Print, exactly as they appear in the listing below, the lines from the line with "yellow brick A6:A7" to the line with "yellow round brick K6", with both end lines kept.

......

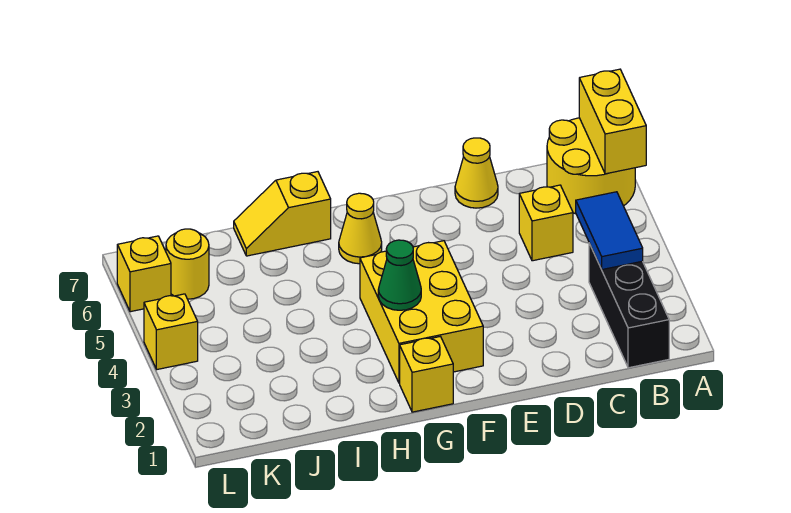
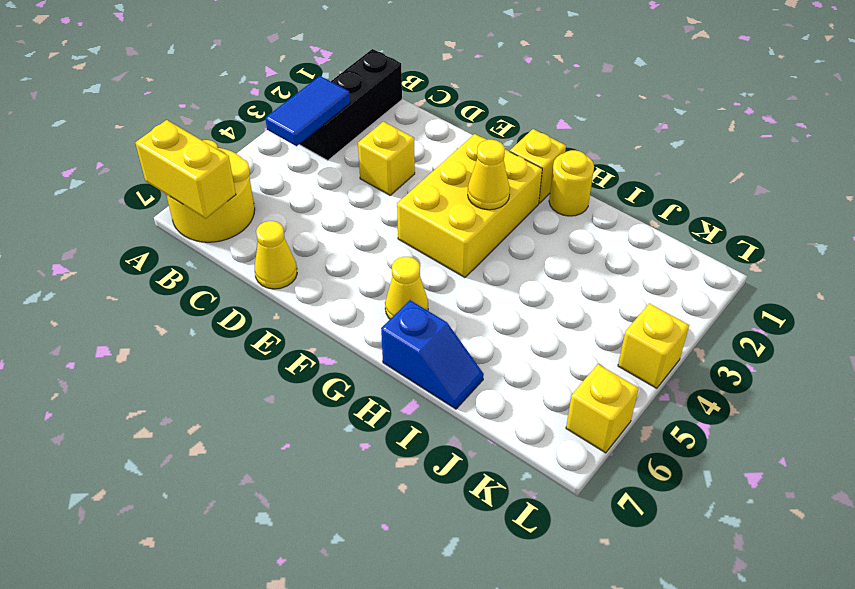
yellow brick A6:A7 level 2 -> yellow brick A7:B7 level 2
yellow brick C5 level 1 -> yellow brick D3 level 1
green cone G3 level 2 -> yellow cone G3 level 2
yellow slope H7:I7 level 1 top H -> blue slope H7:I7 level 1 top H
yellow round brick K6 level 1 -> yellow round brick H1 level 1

......

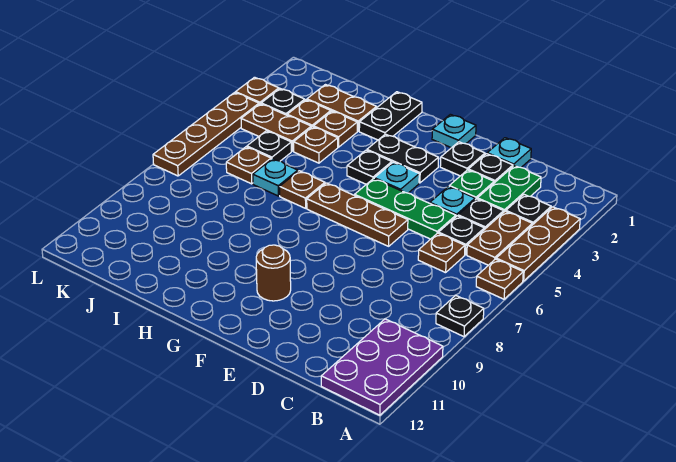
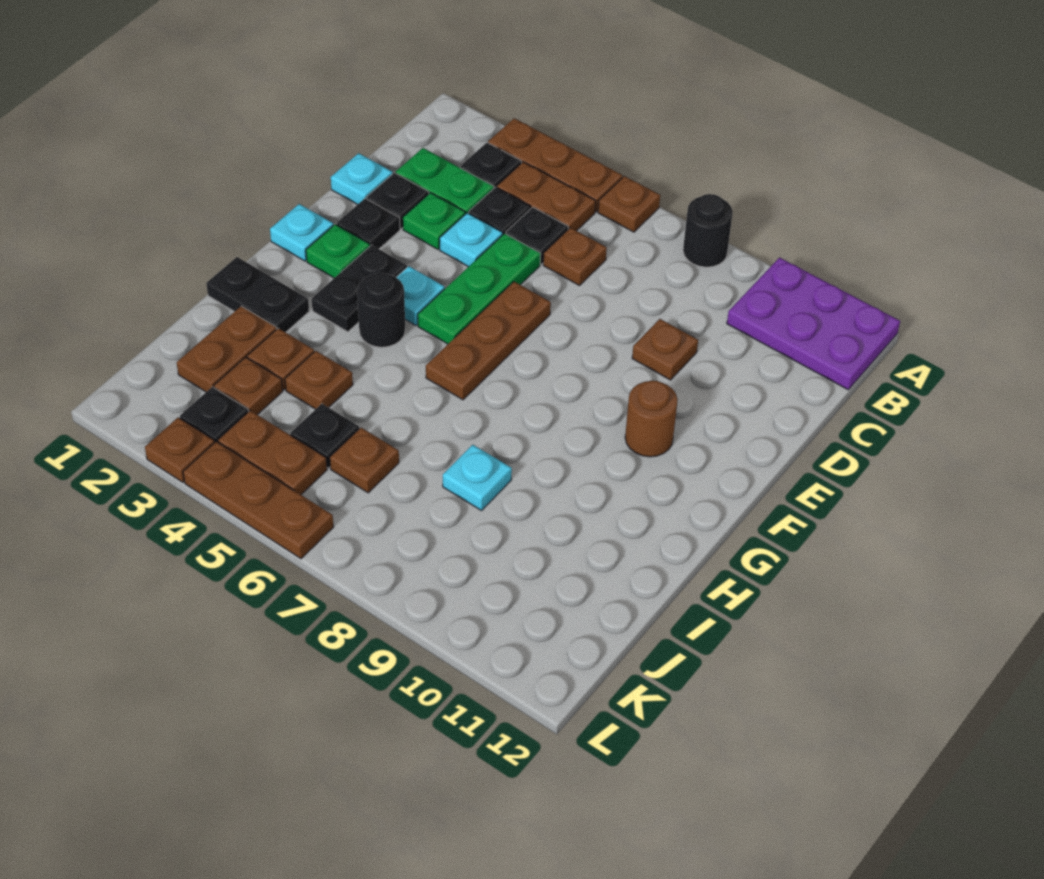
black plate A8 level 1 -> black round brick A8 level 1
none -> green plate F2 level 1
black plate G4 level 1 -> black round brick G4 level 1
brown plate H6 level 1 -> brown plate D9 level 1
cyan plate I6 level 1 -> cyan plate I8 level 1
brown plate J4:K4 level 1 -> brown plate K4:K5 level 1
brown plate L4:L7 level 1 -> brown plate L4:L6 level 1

......

ANSWER BOX -
yellow brick A6:A7 level 2 -> yellow brick A7:B7 level 2
yellow brick C5 level 1 -> yellow brick D3 level 1
green cone G3 level 2 -> yellow cone G3 level 2
yellow slope H7:I7 level 1 top H -> blue slope H7:I7 level 1 top H
yellow round brick K6 level 1 -> yellow round brick H1 level 1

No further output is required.